──────── Data in this exercise
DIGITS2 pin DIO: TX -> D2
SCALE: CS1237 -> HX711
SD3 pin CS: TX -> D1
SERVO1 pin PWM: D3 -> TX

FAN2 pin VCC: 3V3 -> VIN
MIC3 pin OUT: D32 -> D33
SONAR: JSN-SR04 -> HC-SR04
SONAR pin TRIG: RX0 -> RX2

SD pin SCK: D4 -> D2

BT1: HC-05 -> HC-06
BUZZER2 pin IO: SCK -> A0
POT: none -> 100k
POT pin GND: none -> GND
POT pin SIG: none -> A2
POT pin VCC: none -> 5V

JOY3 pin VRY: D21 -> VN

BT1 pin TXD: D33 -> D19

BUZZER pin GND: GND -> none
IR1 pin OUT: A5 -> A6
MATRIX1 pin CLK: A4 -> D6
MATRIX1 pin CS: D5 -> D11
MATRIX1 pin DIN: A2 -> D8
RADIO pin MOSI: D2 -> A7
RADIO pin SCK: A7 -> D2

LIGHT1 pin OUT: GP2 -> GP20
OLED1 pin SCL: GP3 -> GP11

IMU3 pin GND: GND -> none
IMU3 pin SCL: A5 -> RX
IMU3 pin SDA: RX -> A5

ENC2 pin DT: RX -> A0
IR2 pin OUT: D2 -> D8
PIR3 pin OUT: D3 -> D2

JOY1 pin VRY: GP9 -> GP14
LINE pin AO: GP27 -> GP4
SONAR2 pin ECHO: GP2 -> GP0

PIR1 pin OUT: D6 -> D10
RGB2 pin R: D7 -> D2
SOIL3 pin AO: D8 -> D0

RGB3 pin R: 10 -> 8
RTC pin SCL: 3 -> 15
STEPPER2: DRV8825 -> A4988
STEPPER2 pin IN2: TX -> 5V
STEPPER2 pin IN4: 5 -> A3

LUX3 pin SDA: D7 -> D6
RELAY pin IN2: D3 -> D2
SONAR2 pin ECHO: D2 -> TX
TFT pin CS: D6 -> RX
────────────────
_Requirement_.
Return, please, the lines of the data from the first through the line containing "IR2 pin OUT: D2 -> D8", both kept, exactly as they stand and nothing more.

_Completed exercise_.
DIGITS2 pin DIO: TX -> D2
SCALE: CS1237 -> HX711
SD3 pin CS: TX -> D1
SERVO1 pin PWM: D3 -> TX

FAN2 pin VCC: 3V3 -> VIN
MIC3 pin OUT: D32 -> D33
SONAR: JSN-SR04 -> HC-SR04
SONAR pin TRIG: RX0 -> RX2

SD pin SCK: D4 -> D2

BT1: HC-05 -> HC-06
BUZZER2 pin IO: SCK -> A0
POT: none -> 100k
POT pin GND: none -> GND
POT pin SIG: none -> A2
POT pin VCC: none -> 5V

JOY3 pin VRY: D21 -> VN

BT1 pin TXD: D33 -> D19

BUZZER pin GND: GND -> none
IR1 pin OUT: A5 -> A6
MATRIX1 pin CLK: A4 -> D6
MATRIX1 pin CS: D5 -> D11
MATRIX1 pin DIN: A2 -> D8
RADIO pin MOSI: D2 -> A7
RADIO pin SCK: A7 -> D2

LIGHT1 pin OUT: GP2 -> GP20
OLED1 pin SCL: GP3 -> GP11

IMU3 pin GND: GND -> none
IMU3 pin SCL: A5 -> RX
IMU3 pin SDA: RX -> A5

ENC2 pin DT: RX -> A0
IR2 pin OUT: D2 -> D8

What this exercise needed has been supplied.